TASK PROMPT = What lines of the data include the string "none"? Copy them all.

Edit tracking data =
# # # # # # #

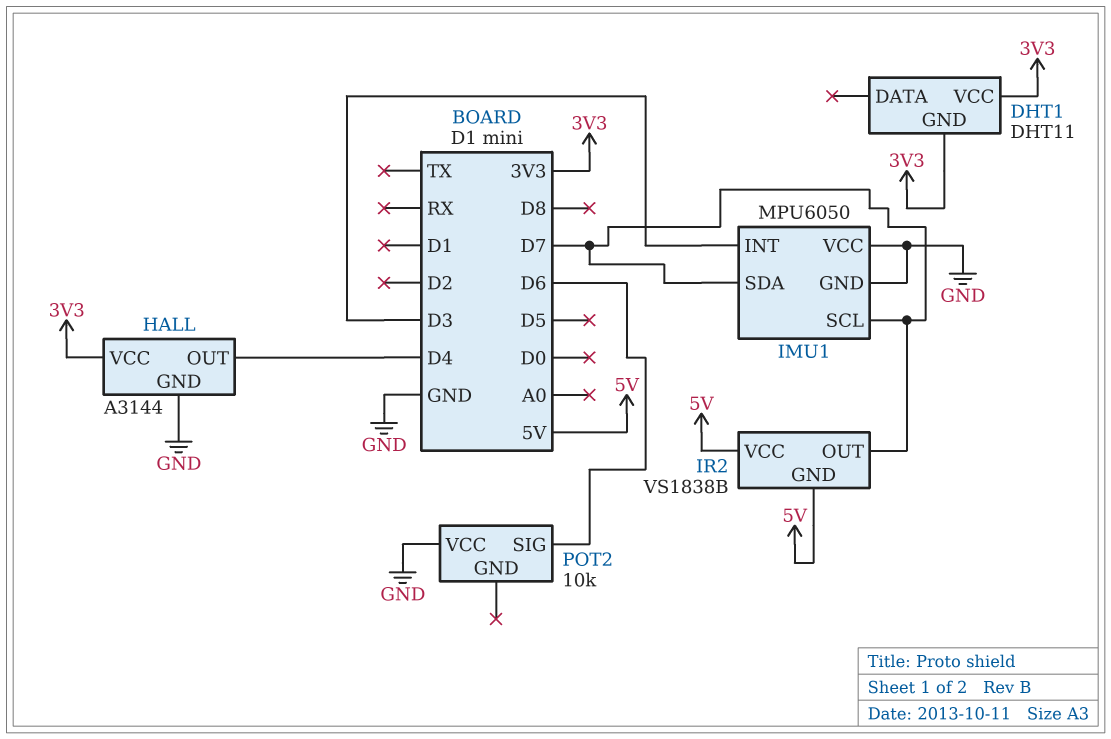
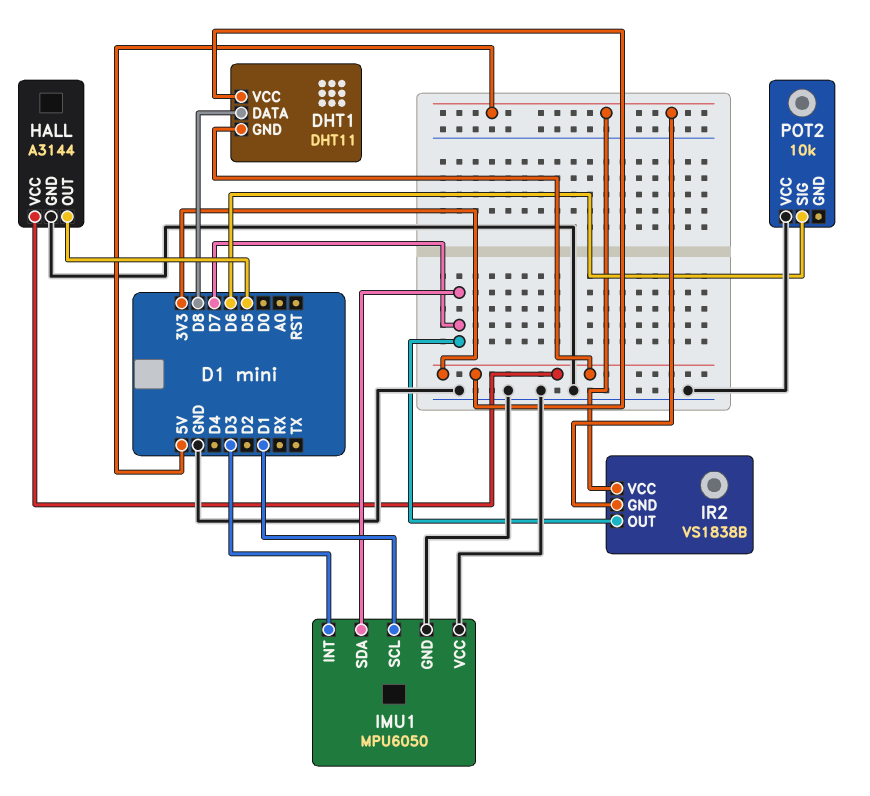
DHT1 pin DATA: none -> D8
HALL pin OUT: D4 -> D5
IMU1 pin SCL: D7 -> D1

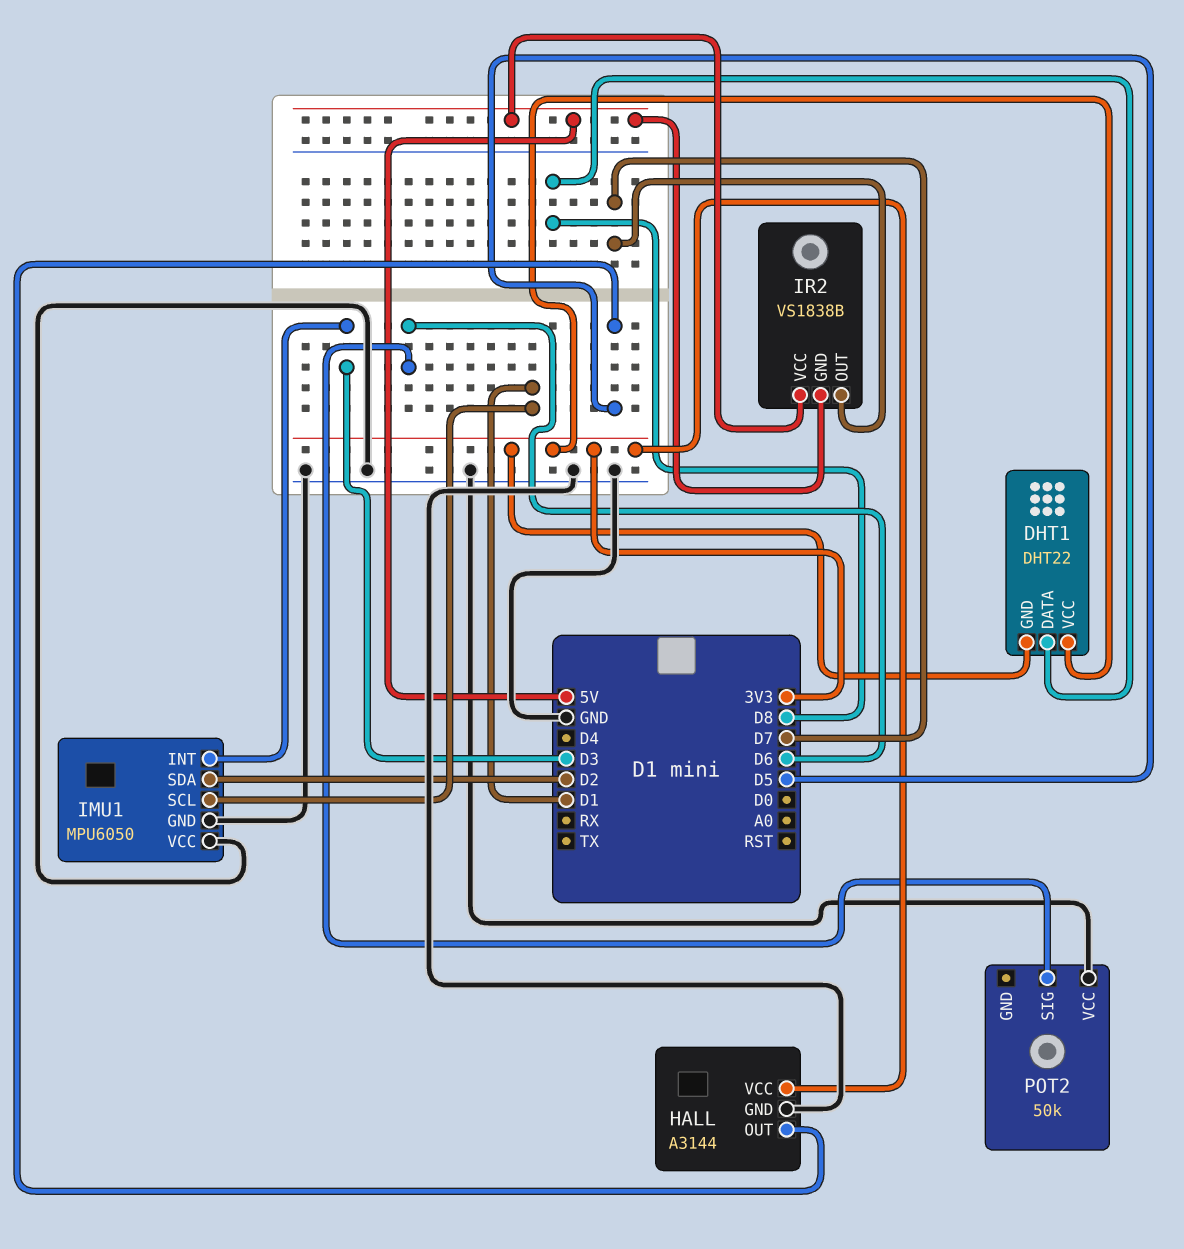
DHT1: DHT11 -> DHT22
IMU1 pin SDA: D7 -> D2
POT2: 10k -> 50k

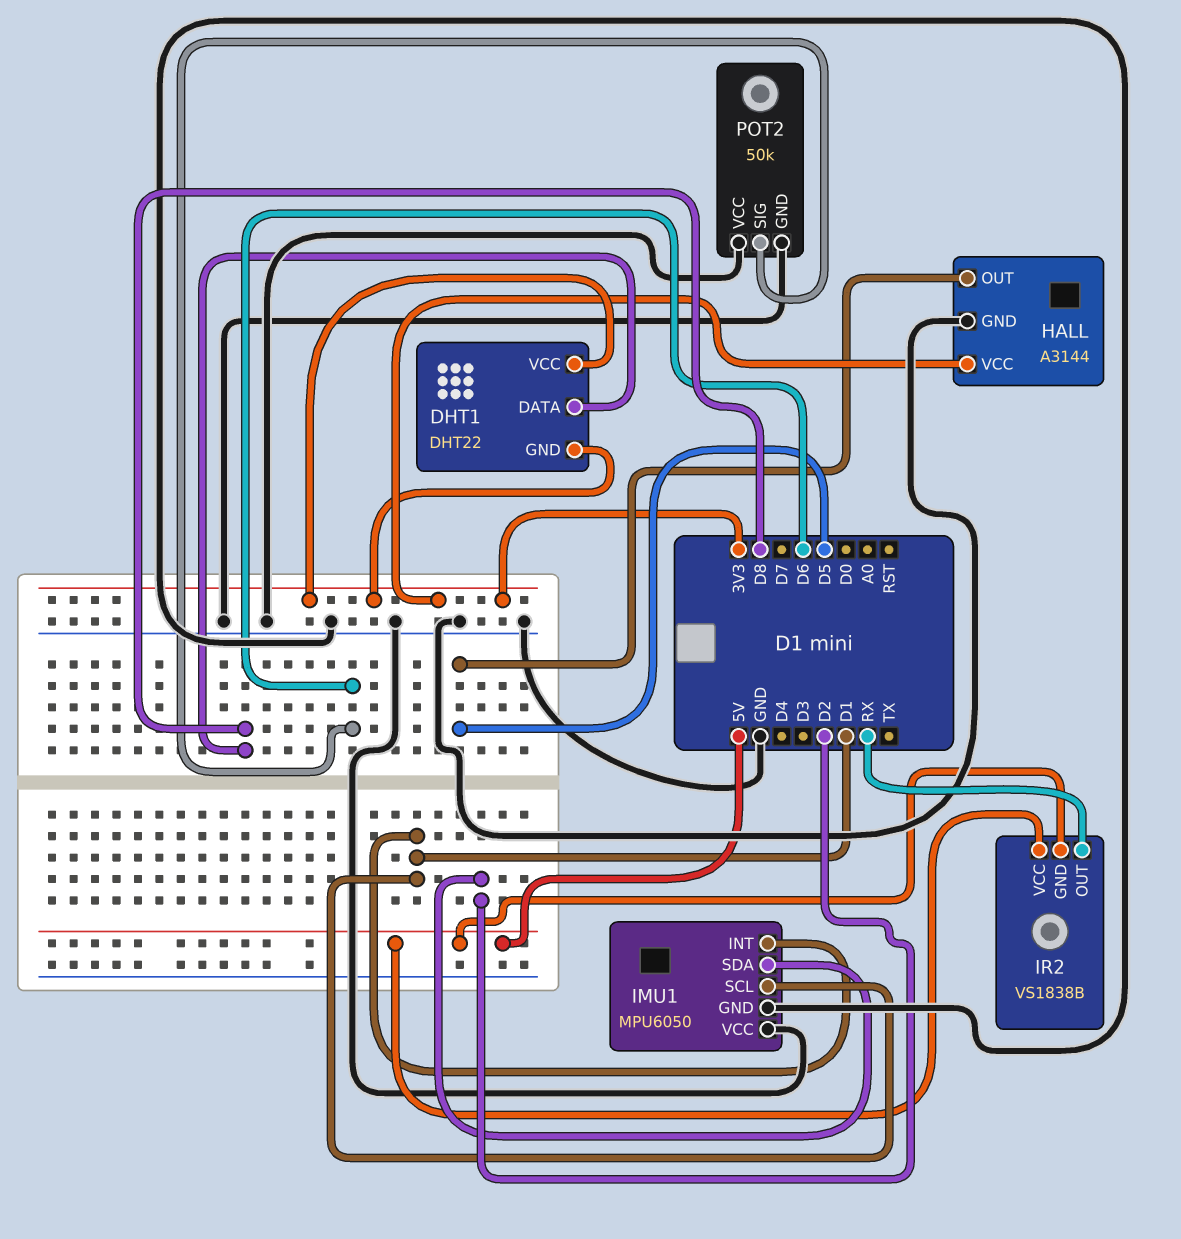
IMU1 pin INT: D3 -> D1
IR2 pin OUT: D7 -> RX
POT2 pin GND: none -> GND

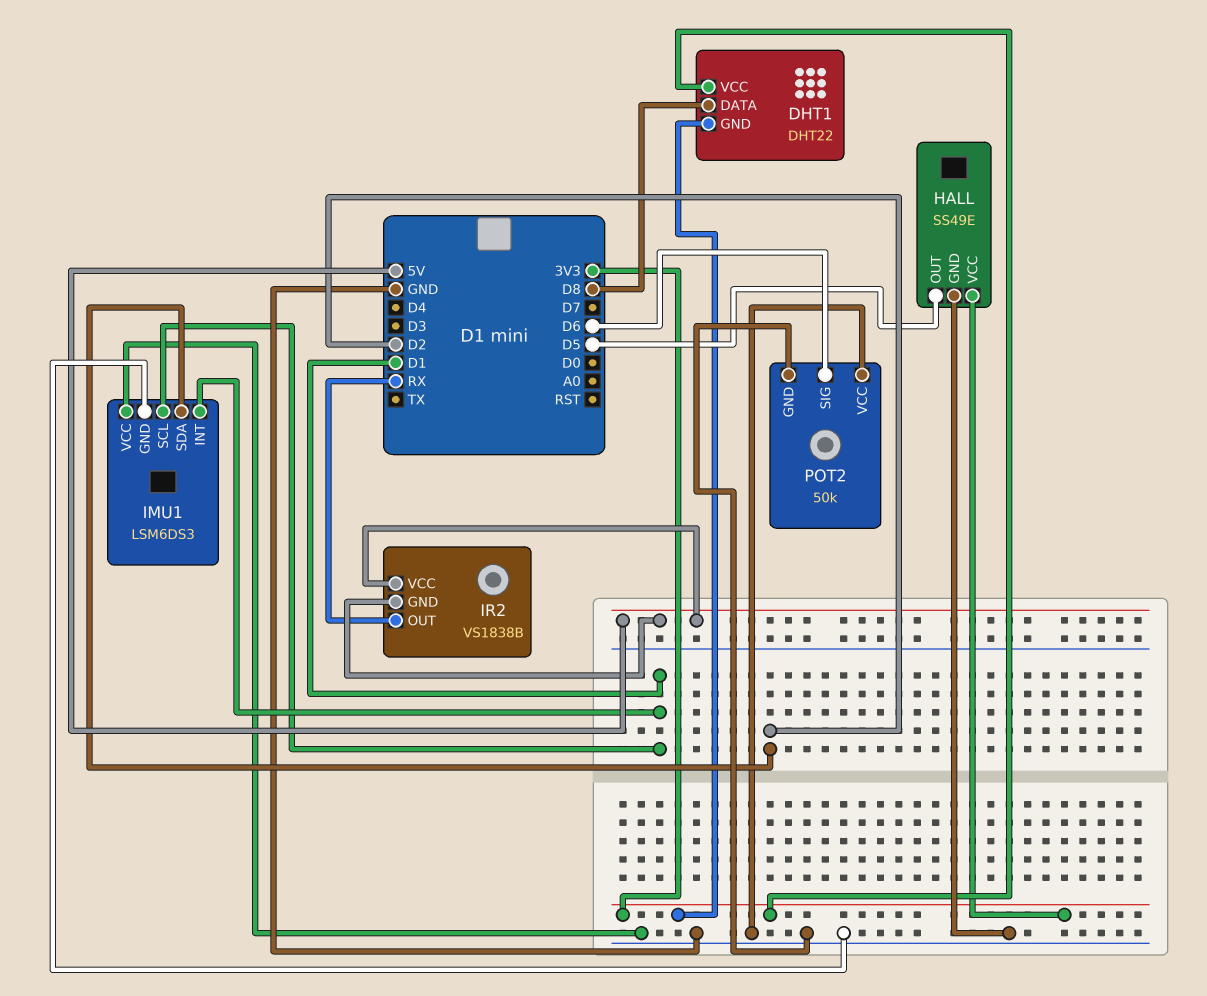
HALL: A3144 -> SS49E
IMU1: MPU6050 -> LSM6DS3

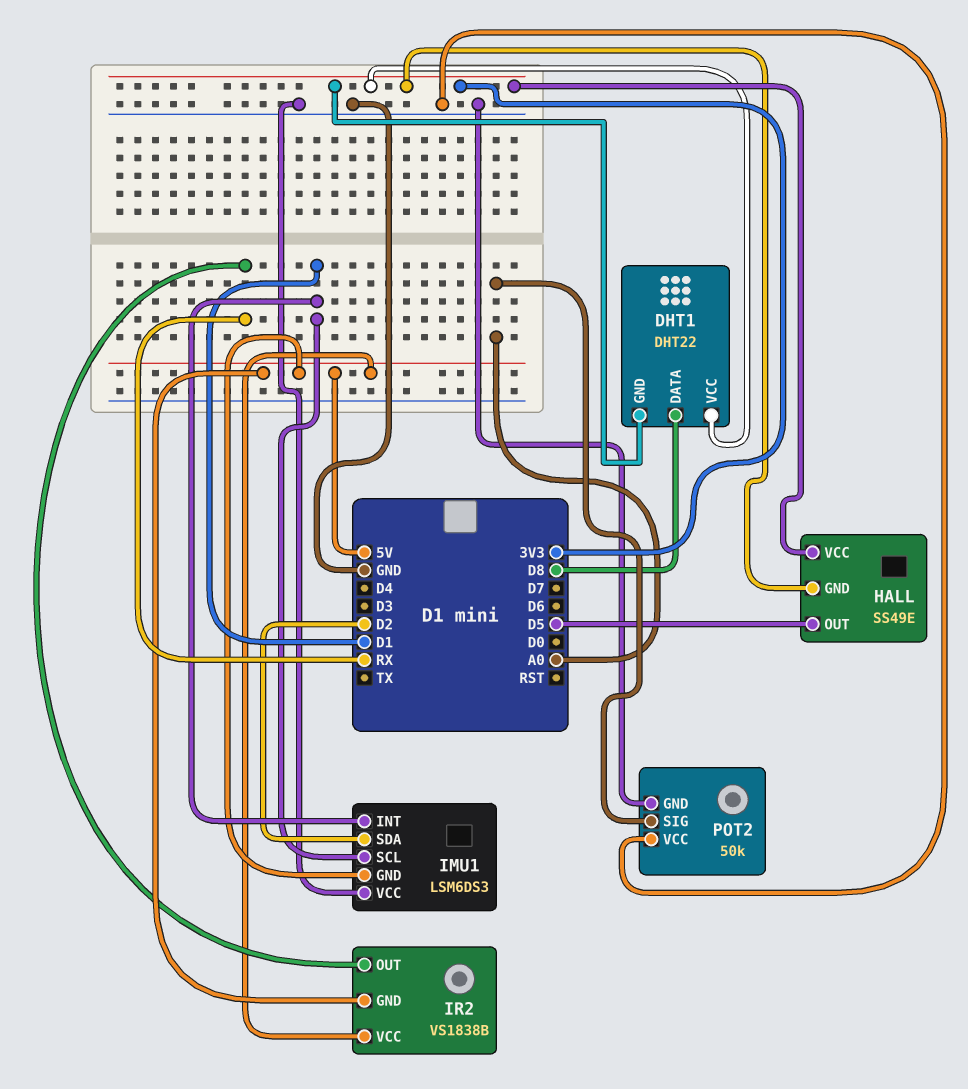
HALL pin GND: GND -> 3V3
IMU1 pin GND: GND -> 5V
POT2 pin SIG: D6 -> A0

# # # # # # #

TASK ANSWER =
DHT1 pin DATA: none -> D8
POT2 pin GND: none -> GND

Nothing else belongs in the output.